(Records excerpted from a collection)

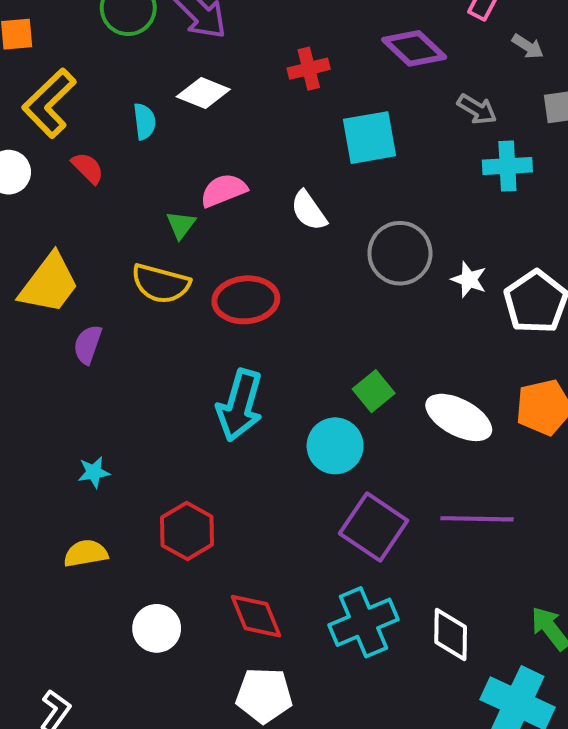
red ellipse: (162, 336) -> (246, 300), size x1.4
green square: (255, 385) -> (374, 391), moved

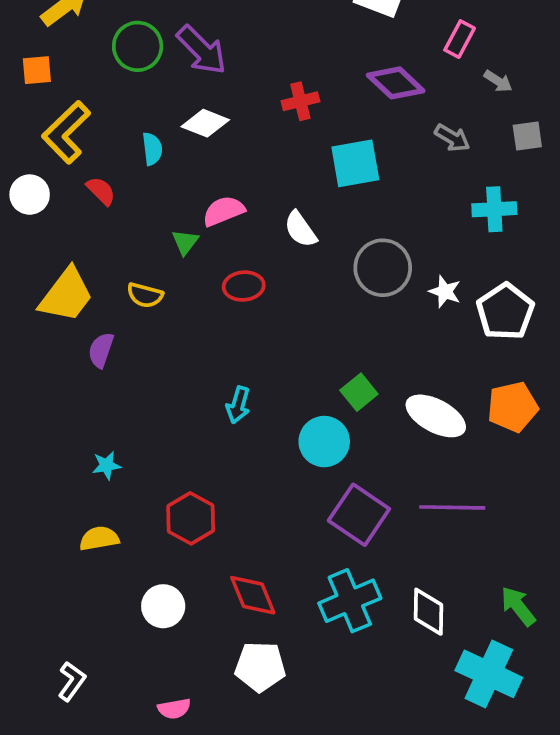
cyan cross: (507, 166) -> (494, 209), moved
yellow semicircle: (161, 284) -> (145, 295), moved, size x0.7
red ellipse: (246, 300) -> (244, 286), moved, size x0.7
cyan arrow: (240, 405) -> (238, 405), size x0.6

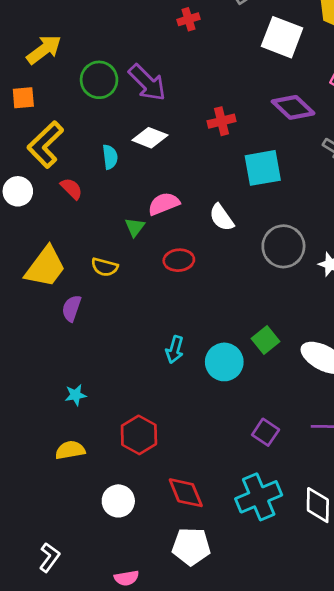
cyan circle: (324, 442) -> (224, 362), moved
purple square: (359, 515) -> (266, 432), size x0.6

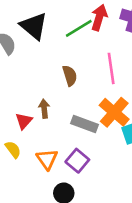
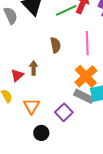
gray rectangle: (84, 124) -> (84, 96), moved
purple square: (77, 161) -> (64, 112), moved

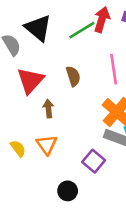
red triangle: (17, 75) -> (30, 81), moved, size x1.6
orange triangle: (31, 106) -> (47, 145), moved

- Problem description -
A faithful copy of all the records is required, with the pictures left out.

- Solution to the problem -
red ellipse: (162, 336) -> (246, 300), size x1.4
green square: (255, 385) -> (374, 391), moved

cyan cross: (507, 166) -> (494, 209), moved
yellow semicircle: (161, 284) -> (145, 295), moved, size x0.7
red ellipse: (246, 300) -> (244, 286), moved, size x0.7
cyan arrow: (240, 405) -> (238, 405), size x0.6

cyan circle: (324, 442) -> (224, 362), moved
purple square: (359, 515) -> (266, 432), size x0.6

gray rectangle: (84, 124) -> (84, 96), moved
purple square: (77, 161) -> (64, 112), moved

red triangle: (17, 75) -> (30, 81), moved, size x1.6
orange triangle: (31, 106) -> (47, 145), moved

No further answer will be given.